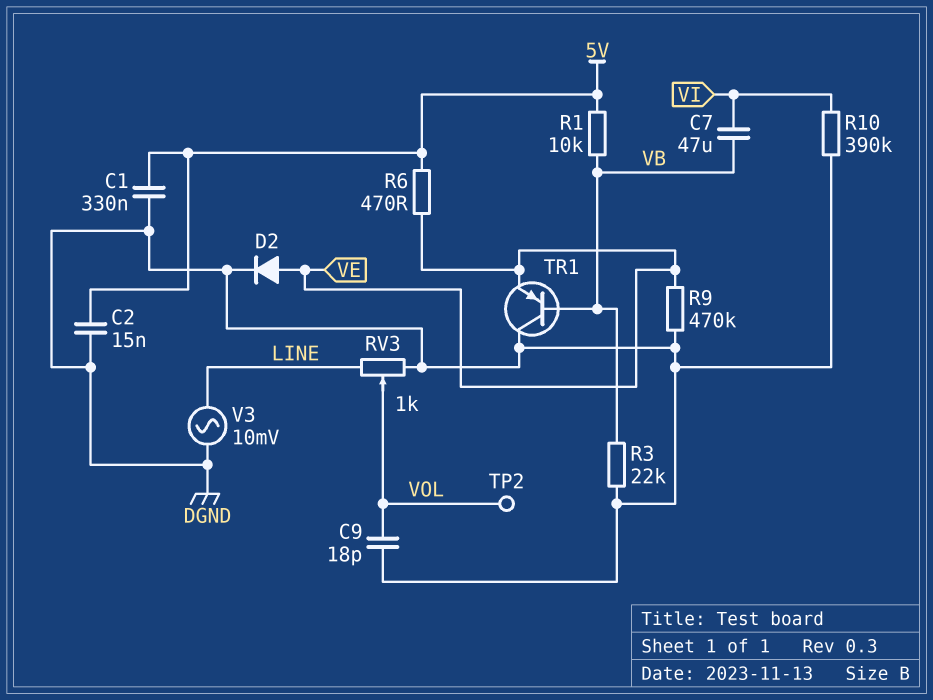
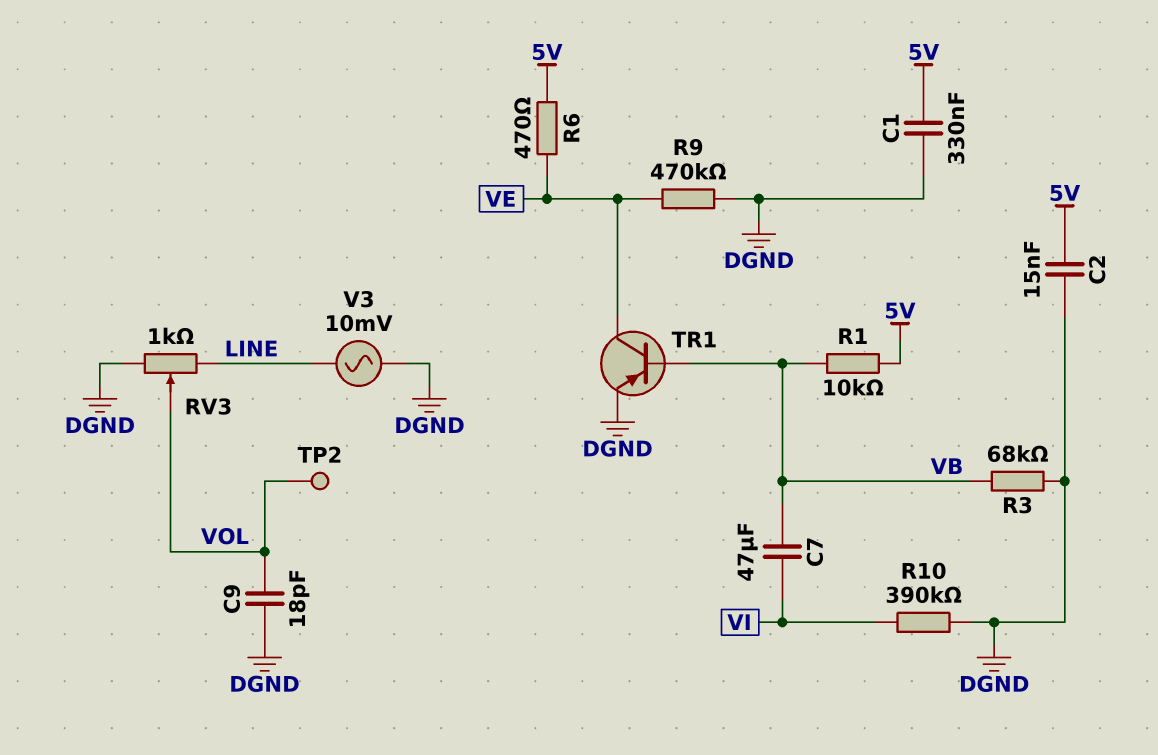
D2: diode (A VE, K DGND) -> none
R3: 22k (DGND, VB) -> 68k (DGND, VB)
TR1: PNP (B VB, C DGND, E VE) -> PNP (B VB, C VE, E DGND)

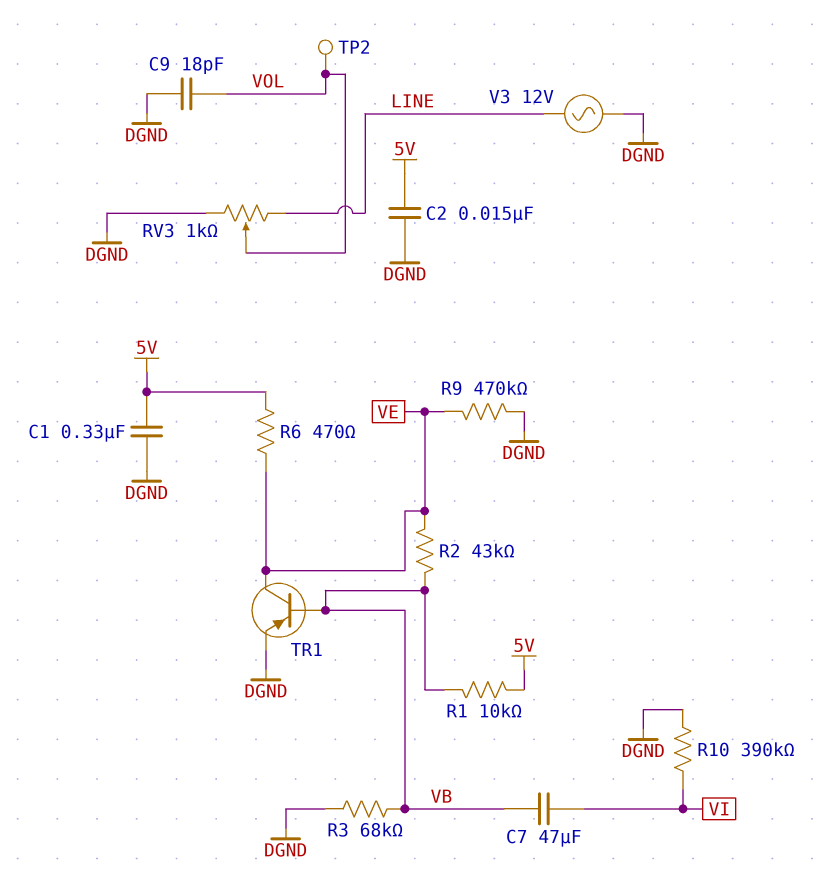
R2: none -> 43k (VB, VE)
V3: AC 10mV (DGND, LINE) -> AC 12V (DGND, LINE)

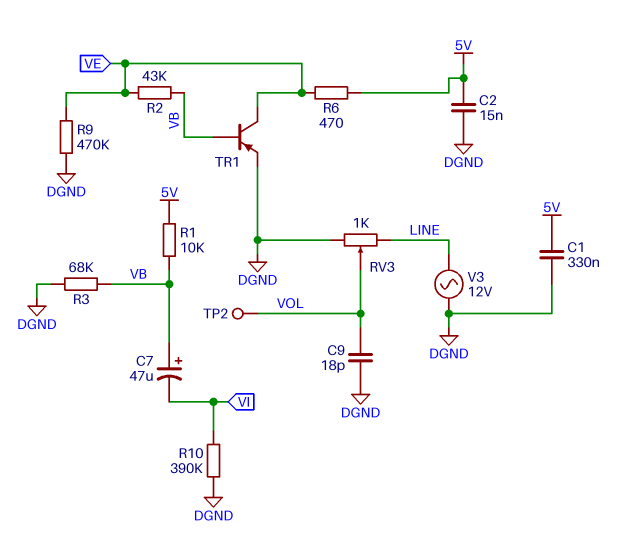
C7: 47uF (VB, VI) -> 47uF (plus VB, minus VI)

# # #

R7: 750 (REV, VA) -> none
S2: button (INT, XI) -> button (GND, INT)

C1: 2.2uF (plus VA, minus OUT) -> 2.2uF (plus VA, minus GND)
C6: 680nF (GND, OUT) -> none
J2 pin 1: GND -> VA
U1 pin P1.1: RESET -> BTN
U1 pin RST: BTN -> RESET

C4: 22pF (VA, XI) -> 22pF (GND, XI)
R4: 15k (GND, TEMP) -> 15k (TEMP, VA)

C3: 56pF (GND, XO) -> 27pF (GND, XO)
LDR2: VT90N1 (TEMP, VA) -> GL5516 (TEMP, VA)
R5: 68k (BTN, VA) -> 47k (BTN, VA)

# # #

** TASK PROMPT **
Look through the material for "TEMP". Copy each line that has it.

** COMPLETED EXERCISE **
R4: 15k (GND, TEMP) -> 15k (TEMP, VA)
LDR2: VT90N1 (TEMP, VA) -> GL5516 (TEMP, VA)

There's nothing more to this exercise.